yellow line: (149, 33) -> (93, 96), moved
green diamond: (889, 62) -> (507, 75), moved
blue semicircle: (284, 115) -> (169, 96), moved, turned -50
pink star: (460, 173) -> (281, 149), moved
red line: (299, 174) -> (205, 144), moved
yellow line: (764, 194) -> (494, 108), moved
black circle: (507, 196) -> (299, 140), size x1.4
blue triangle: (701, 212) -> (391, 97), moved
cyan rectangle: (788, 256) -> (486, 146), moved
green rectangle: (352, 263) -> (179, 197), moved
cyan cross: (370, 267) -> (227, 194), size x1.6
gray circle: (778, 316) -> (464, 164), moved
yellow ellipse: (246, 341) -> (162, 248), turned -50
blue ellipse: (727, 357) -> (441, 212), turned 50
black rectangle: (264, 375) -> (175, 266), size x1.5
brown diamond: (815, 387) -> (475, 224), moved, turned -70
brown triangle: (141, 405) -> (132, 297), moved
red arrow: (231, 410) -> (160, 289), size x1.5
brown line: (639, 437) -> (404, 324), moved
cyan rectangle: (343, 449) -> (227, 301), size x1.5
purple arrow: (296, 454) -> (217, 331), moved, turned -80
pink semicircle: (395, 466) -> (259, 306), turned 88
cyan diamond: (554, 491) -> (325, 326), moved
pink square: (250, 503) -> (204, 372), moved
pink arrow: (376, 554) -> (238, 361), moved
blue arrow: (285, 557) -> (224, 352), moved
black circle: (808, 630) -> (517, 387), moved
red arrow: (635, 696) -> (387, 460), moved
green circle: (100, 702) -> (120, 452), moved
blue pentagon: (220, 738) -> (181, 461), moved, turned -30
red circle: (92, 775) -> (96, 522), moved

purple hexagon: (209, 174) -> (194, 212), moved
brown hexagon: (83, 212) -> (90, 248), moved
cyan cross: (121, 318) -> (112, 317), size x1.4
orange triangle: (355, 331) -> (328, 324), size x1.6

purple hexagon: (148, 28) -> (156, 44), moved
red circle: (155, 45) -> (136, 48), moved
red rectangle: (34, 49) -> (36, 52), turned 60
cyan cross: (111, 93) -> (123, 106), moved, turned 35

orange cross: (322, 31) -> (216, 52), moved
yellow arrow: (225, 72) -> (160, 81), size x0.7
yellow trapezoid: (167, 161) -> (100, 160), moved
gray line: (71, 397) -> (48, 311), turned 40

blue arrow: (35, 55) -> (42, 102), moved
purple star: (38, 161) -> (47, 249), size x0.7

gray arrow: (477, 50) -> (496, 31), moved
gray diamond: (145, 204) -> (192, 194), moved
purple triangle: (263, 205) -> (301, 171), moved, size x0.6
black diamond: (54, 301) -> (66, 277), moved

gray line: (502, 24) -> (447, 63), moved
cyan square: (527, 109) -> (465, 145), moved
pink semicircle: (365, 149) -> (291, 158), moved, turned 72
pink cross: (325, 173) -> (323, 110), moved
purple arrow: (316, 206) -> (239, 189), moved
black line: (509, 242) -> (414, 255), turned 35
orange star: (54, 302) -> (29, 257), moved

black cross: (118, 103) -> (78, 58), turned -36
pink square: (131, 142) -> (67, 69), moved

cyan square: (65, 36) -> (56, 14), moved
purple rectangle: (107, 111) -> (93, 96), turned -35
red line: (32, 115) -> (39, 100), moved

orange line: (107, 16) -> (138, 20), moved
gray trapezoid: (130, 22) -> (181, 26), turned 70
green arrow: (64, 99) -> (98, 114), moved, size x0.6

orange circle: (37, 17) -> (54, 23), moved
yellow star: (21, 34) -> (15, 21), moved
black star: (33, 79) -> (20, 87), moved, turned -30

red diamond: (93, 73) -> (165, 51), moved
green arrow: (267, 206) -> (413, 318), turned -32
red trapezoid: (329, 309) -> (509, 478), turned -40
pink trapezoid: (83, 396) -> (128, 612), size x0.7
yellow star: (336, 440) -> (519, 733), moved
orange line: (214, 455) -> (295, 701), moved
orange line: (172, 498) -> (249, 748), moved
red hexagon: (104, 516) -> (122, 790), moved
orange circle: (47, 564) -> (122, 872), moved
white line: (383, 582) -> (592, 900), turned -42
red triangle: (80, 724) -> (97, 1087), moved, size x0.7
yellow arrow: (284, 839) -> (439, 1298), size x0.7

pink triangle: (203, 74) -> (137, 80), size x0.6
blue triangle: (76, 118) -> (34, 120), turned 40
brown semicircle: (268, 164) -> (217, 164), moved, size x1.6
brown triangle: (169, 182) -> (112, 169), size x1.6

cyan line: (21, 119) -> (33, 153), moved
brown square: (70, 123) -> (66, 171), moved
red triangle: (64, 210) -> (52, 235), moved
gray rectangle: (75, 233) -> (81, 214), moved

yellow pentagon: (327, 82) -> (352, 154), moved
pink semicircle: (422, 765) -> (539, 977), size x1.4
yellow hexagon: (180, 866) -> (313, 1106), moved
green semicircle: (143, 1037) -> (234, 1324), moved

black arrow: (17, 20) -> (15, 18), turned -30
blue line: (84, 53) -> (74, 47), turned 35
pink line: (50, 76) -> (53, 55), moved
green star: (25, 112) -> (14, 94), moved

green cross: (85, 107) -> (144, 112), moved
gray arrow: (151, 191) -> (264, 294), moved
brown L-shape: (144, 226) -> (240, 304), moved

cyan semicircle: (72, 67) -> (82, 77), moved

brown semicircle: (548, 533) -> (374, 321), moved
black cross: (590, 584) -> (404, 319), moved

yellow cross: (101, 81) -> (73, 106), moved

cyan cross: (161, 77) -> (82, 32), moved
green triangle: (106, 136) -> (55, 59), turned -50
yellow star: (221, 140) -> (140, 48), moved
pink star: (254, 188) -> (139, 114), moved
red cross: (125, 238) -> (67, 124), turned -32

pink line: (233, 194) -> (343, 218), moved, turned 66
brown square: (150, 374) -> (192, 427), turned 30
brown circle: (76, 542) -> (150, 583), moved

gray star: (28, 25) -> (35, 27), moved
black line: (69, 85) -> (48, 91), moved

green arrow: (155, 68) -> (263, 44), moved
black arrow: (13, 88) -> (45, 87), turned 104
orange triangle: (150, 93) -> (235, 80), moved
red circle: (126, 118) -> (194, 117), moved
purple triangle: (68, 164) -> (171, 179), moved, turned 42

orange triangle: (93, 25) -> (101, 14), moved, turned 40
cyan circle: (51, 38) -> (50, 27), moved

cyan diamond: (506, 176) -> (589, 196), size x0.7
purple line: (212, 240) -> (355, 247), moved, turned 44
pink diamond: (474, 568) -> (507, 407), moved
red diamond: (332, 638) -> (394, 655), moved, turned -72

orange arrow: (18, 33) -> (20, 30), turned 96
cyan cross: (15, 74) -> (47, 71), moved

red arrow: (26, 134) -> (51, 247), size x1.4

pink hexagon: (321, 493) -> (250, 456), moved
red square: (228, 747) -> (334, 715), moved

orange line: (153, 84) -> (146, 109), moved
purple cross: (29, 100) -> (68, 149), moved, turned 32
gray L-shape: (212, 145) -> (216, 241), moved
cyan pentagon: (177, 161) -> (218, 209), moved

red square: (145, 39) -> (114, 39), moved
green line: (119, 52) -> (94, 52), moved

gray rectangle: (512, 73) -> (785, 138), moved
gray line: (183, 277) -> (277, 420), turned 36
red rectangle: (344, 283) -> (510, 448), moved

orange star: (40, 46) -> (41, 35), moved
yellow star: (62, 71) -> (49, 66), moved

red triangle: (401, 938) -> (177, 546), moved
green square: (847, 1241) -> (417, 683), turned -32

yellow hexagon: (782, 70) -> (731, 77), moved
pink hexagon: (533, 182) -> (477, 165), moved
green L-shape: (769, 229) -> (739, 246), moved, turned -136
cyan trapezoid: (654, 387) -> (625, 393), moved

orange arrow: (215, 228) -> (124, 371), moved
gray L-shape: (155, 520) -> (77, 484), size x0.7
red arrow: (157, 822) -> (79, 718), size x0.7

-------------------------

WHAT YOU NEED TO DO:
Begin at the line above that has "orange line: (153, 84) -> (146, 109), moved" and stop after the line that has "red square: (145, 39) -> (114, 39), moved", copying each line exactly and adding nothing else.

RESULT:
orange line: (153, 84) -> (146, 109), moved
purple cross: (29, 100) -> (68, 149), moved, turned 32
gray L-shape: (212, 145) -> (216, 241), moved
cyan pentagon: (177, 161) -> (218, 209), moved

red square: (145, 39) -> (114, 39), moved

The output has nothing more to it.